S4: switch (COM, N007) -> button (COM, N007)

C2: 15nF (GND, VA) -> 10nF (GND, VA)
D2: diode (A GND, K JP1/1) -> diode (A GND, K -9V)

--

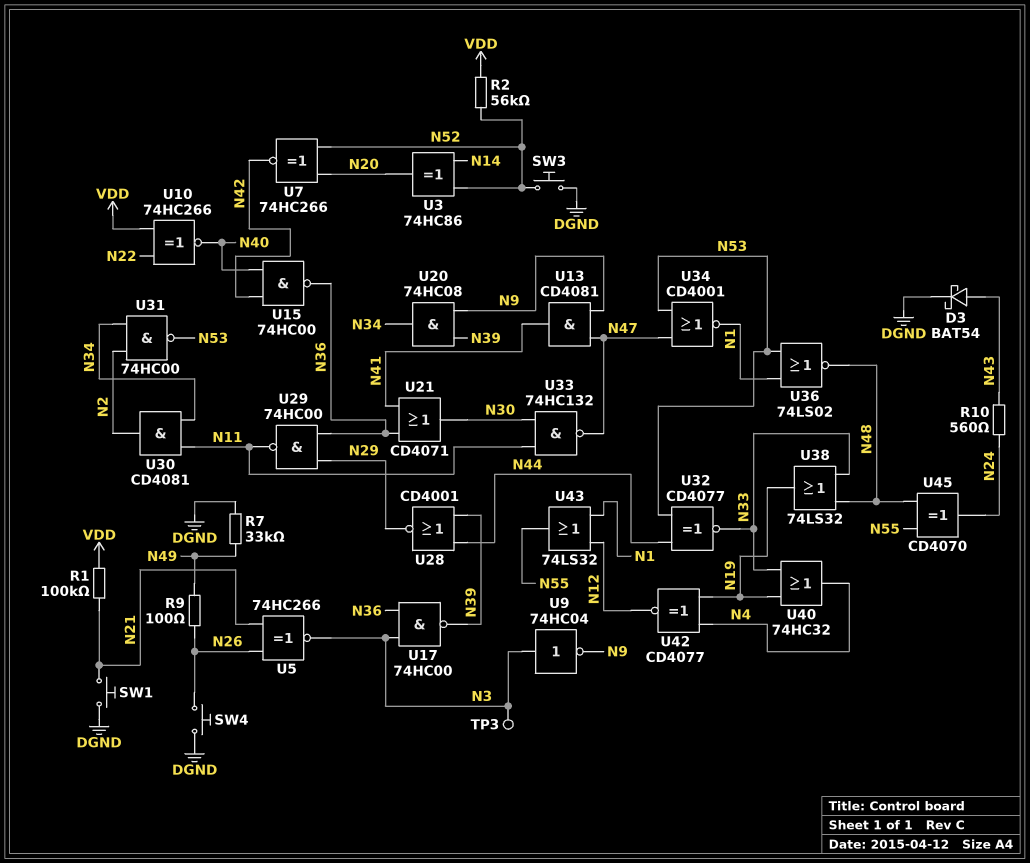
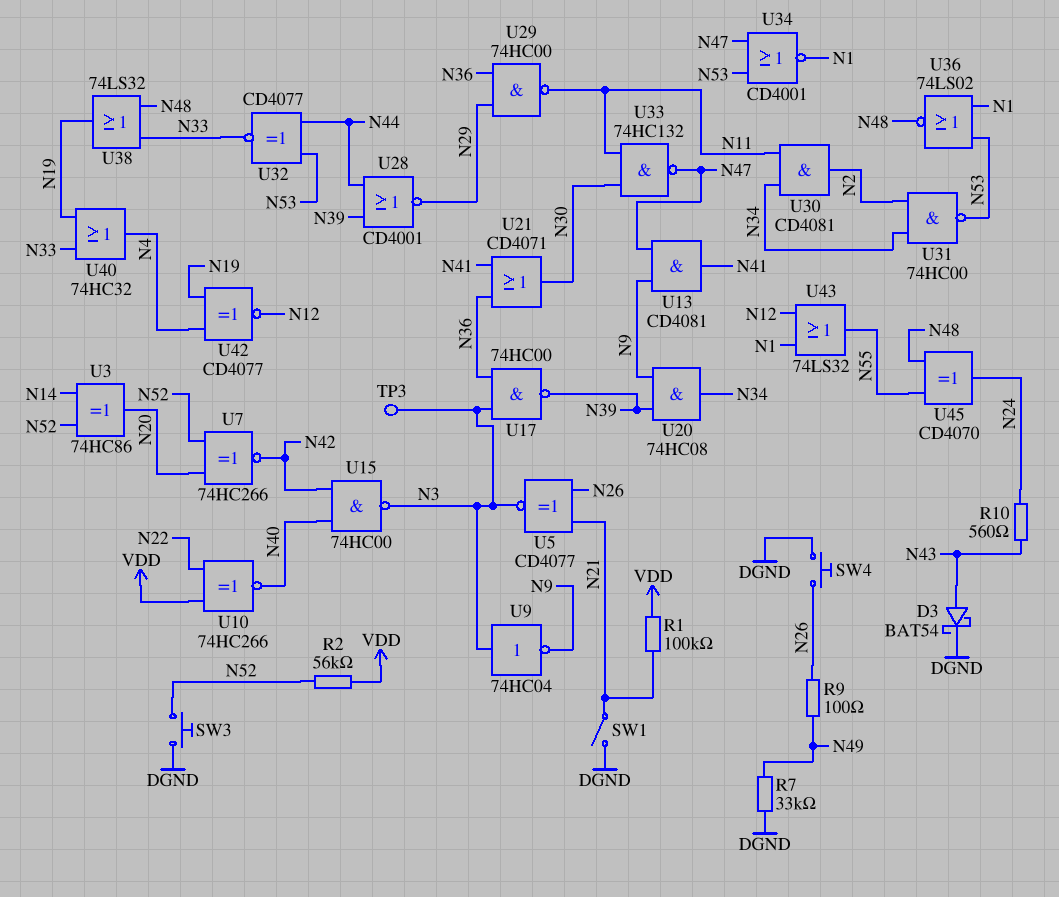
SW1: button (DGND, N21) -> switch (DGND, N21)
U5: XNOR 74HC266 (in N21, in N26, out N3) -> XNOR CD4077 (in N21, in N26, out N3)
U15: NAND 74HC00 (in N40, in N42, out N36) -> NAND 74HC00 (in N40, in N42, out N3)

▶ [WORK TASK]:
Restate word for word only the lines above from the line containing "SW1: button (DGND, N21) -> switch (DGND, N21)" to the line containing "U15: NAND 74HC00", both of them included.

▶ [SOLVED EXERCISE]:
SW1: button (DGND, N21) -> switch (DGND, N21)
U5: XNOR 74HC266 (in N21, in N26, out N3) -> XNOR CD4077 (in N21, in N26, out N3)
U15: NAND 74HC00 (in N40, in N42, out N36) -> NAND 74HC00 (in N40, in N42, out N3)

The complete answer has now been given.